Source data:

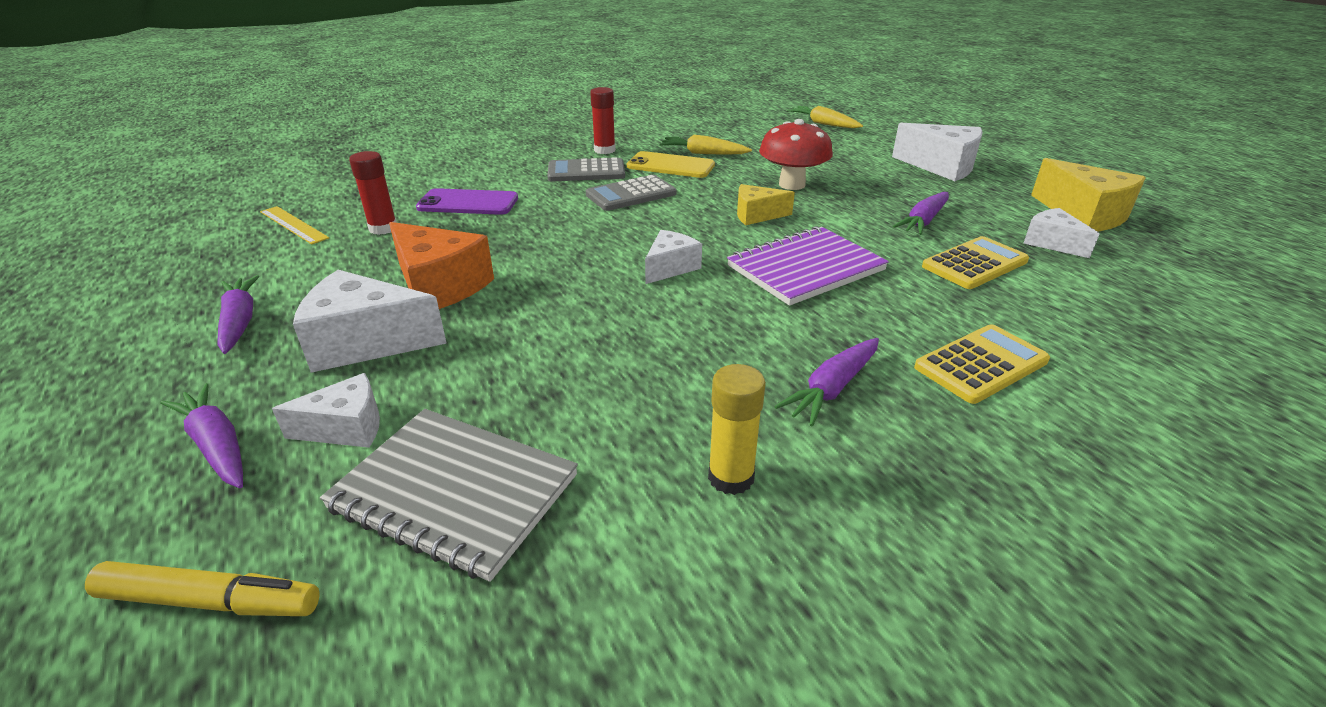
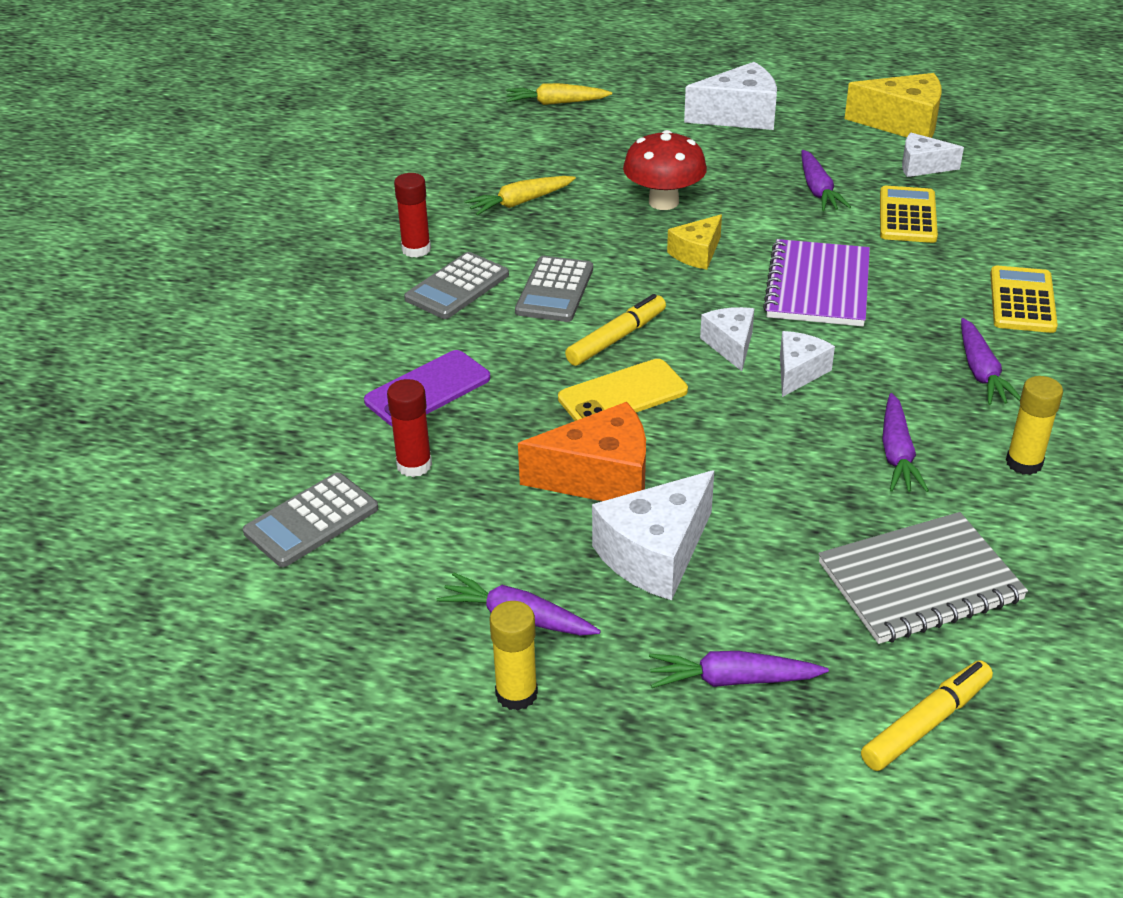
camera: 45 degrees left, 5 degrees up
(143, 356) = (516, 694): none -> yellow glue stick
(293, 225) = (311, 521): yellow ruler -> grey calculator
(346, 428) = (782, 606): white cheese -> white cheese (798, 372)
(611, 230) = (616, 338): none -> yellow marker
(639, 395) = (897, 454): none -> purple carrot
(670, 166) = (521, 235): yellow phone -> yellow phone (623, 395)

- TO-DO ITEM -
Begin with the line containing "(639, 395) = (897, 454): none" and repeat each line exactly until the records above end.

- TASK RESULT -
(639, 395) = (897, 454): none -> purple carrot
(670, 166) = (521, 235): yellow phone -> yellow phone (623, 395)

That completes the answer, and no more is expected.